• _Given data_:
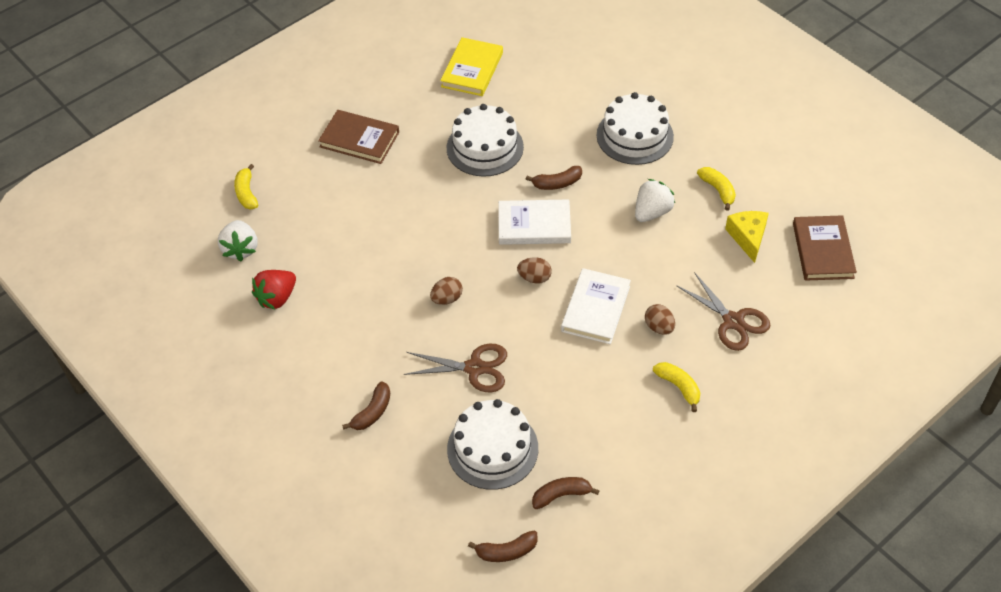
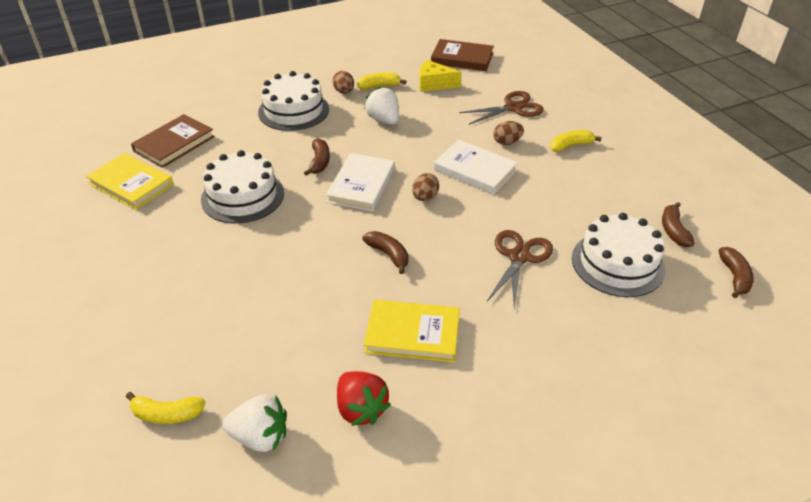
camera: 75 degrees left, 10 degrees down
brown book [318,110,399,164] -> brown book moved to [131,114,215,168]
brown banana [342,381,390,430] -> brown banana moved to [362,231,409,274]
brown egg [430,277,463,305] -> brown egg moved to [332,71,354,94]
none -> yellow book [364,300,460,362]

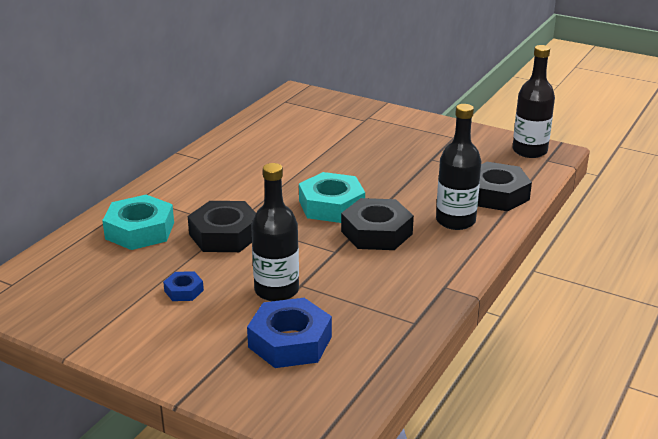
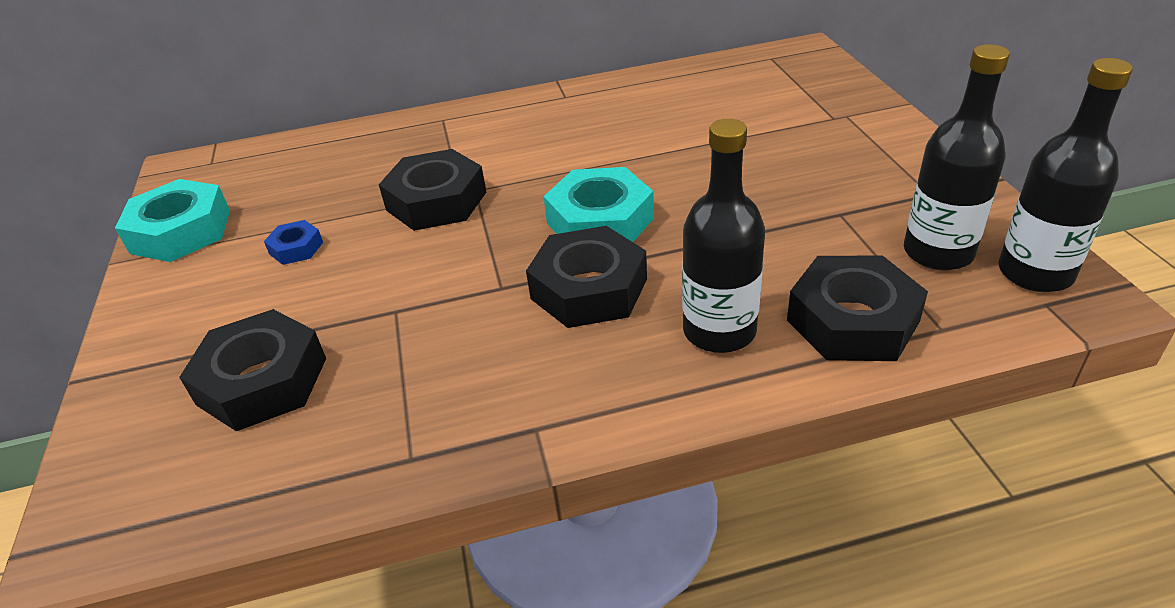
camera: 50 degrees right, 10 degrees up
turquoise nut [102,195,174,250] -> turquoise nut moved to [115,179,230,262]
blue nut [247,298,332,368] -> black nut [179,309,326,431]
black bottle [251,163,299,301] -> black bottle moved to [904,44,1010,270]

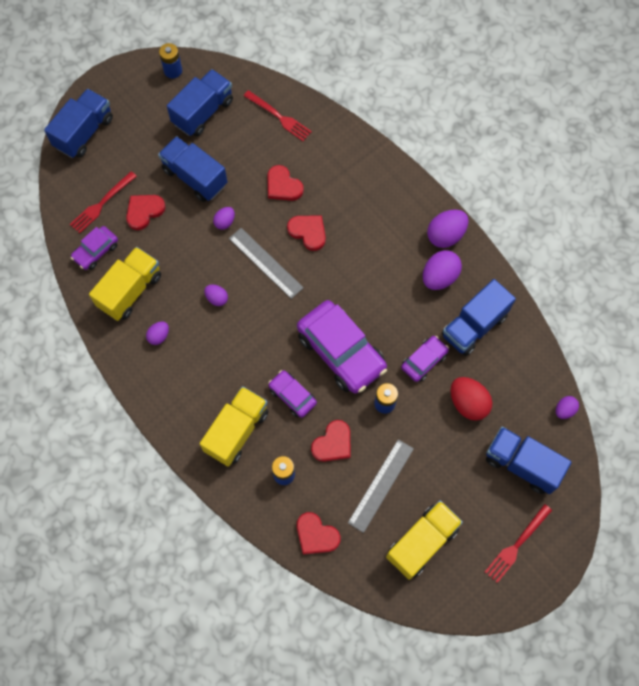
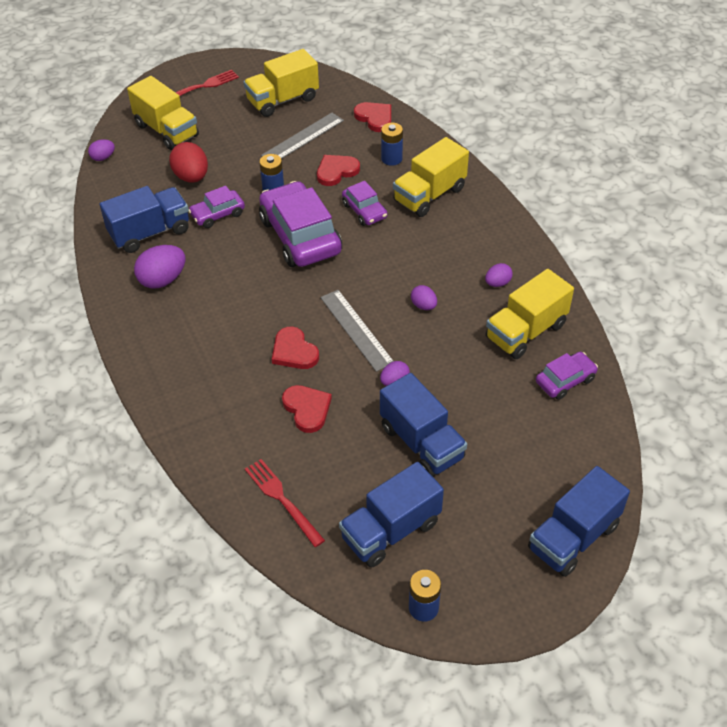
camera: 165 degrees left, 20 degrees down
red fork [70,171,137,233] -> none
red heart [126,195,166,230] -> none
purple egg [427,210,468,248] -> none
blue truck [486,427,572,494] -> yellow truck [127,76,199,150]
* * *
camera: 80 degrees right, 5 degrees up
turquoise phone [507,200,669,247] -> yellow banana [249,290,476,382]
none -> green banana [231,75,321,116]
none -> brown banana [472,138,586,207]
* * *
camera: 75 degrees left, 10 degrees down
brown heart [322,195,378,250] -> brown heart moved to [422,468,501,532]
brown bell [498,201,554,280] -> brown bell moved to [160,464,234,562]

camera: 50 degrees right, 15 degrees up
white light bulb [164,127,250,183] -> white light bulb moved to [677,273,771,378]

• _Work to complete_:
From the line containing "none -> yellow book [364,300,460,362]" through the line containing "blue truck [486,427,572,494]", copy every line above exactly, without pictures.

• _Answer space_:
none -> yellow book [364,300,460,362]

camera: 50 degrees right, 10 degrees up
turquoise nut [102,195,174,250] -> turquoise nut moved to [115,179,230,262]
blue nut [247,298,332,368] -> black nut [179,309,326,431]
black bottle [251,163,299,301] -> black bottle moved to [904,44,1010,270]

camera: 165 degrees left, 20 degrees down
red fork [70,171,137,233] -> none
red heart [126,195,166,230] -> none
purple egg [427,210,468,248] -> none
blue truck [486,427,572,494] -> yellow truck [127,76,199,150]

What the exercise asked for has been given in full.